WORK ORDER: Among the entries below, find the line with "brown rolling pin: 2 -> 1", then quote it and each following line up to and including the line with "white tape: 0 -> 1", and nothing else.

DATA:
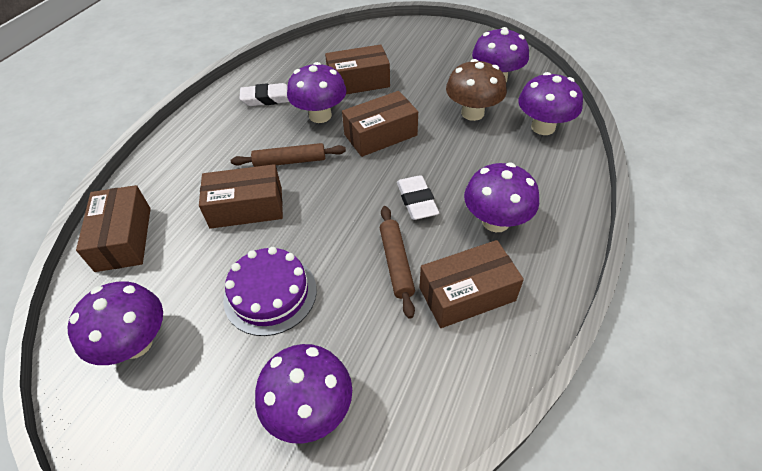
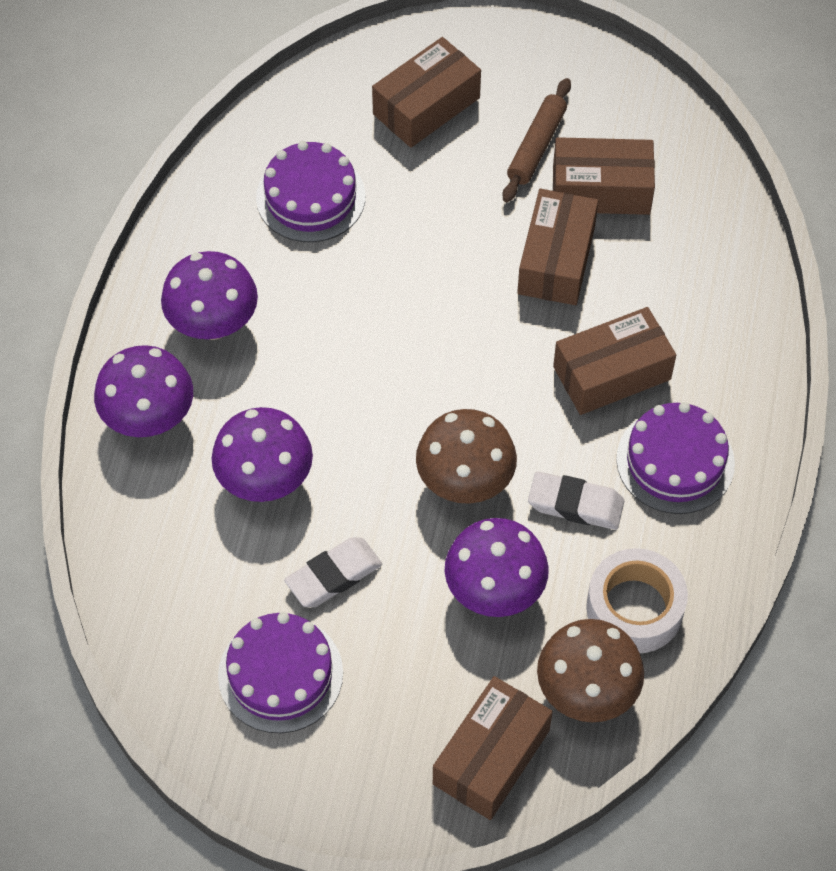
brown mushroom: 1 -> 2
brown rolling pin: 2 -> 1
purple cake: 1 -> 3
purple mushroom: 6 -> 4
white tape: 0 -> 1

==

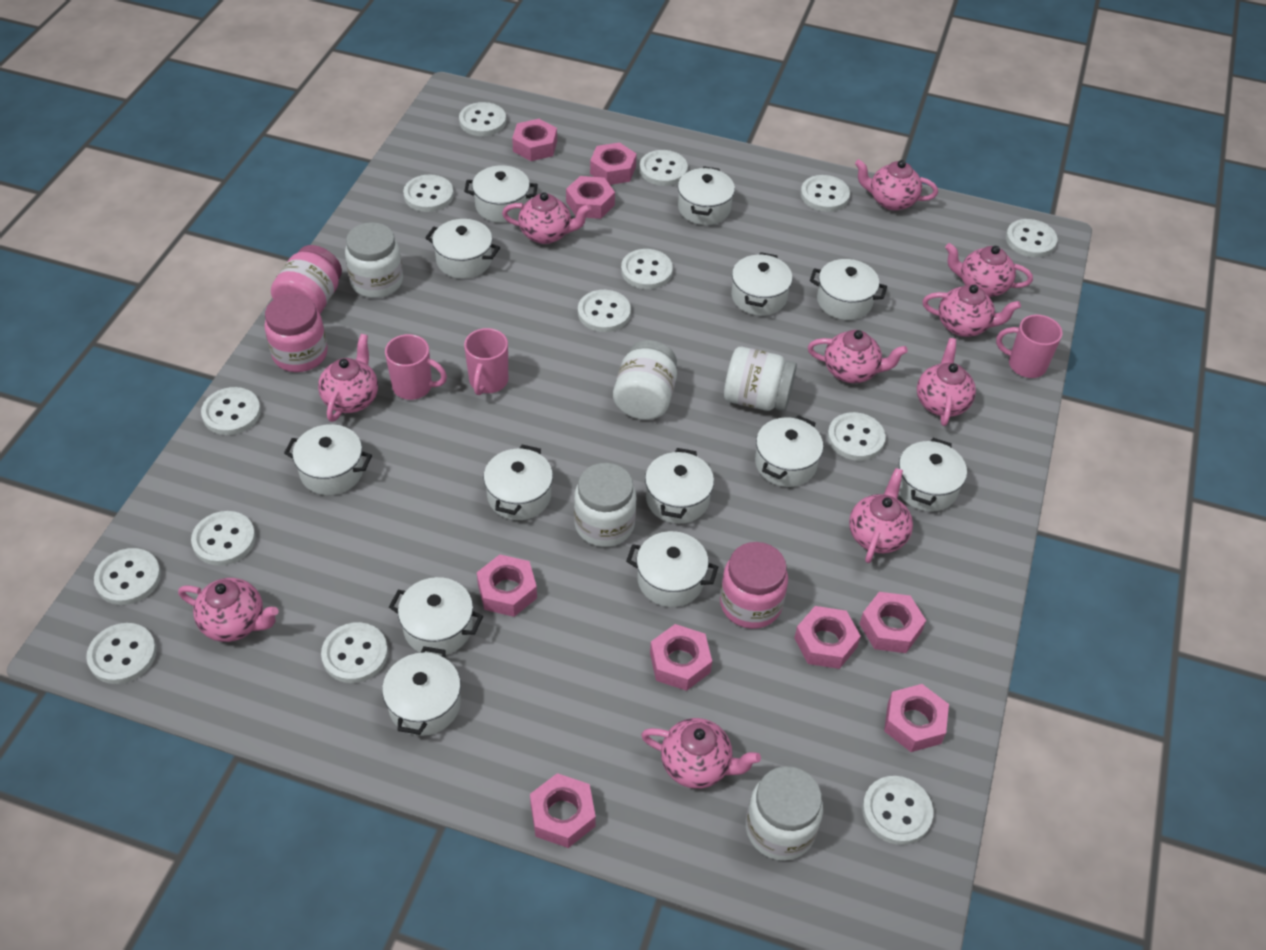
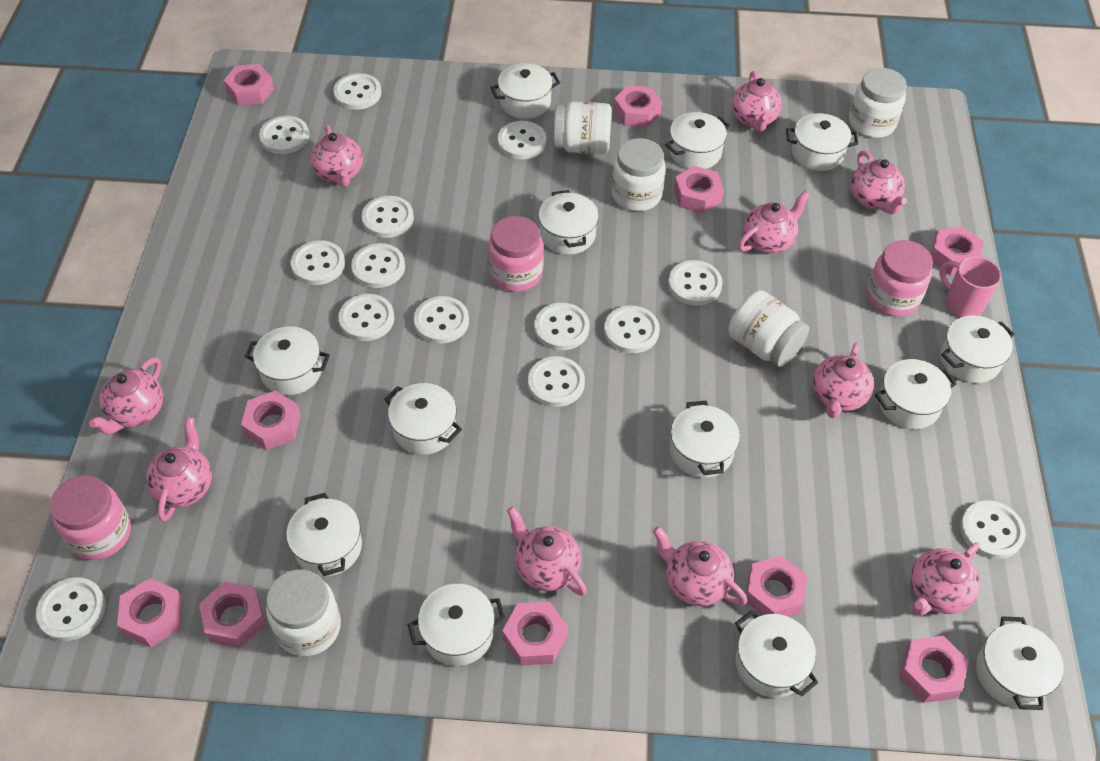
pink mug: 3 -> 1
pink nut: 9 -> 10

--

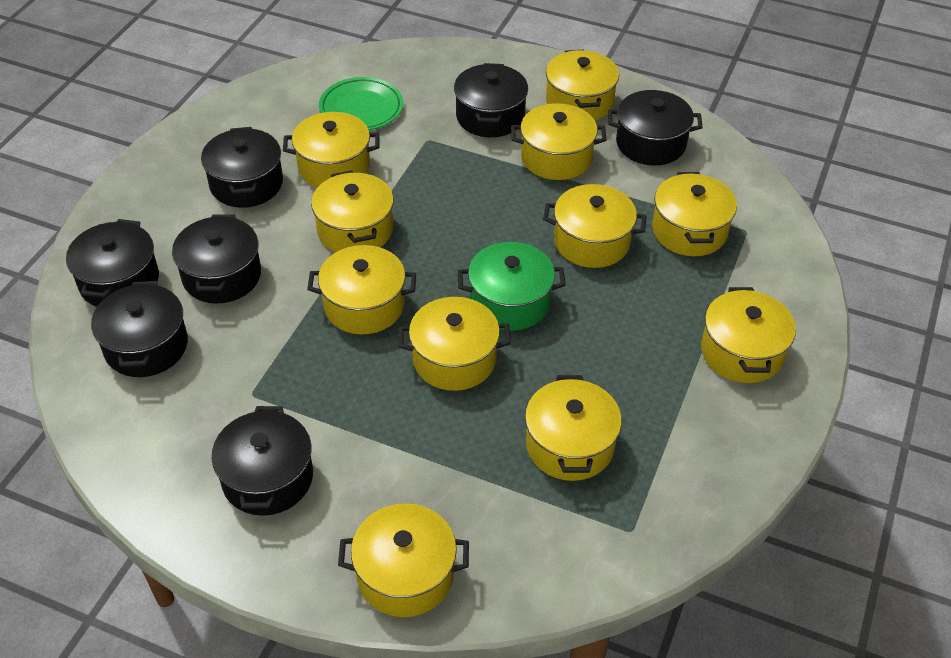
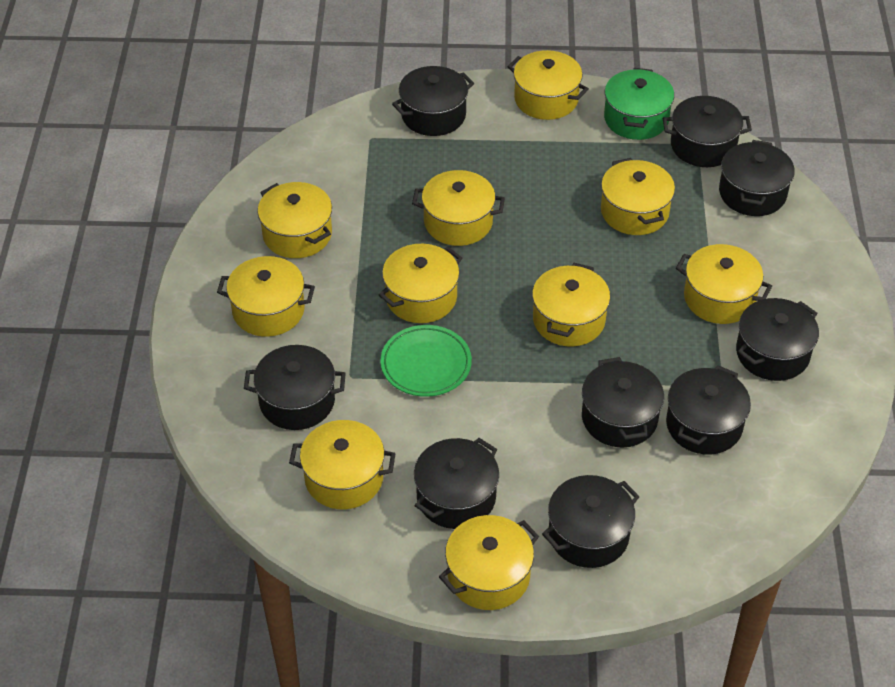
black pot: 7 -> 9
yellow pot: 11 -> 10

WRITTEN SOLUTION:
brown rolling pin: 2 -> 1
purple cake: 1 -> 3
purple mushroom: 6 -> 4
white tape: 0 -> 1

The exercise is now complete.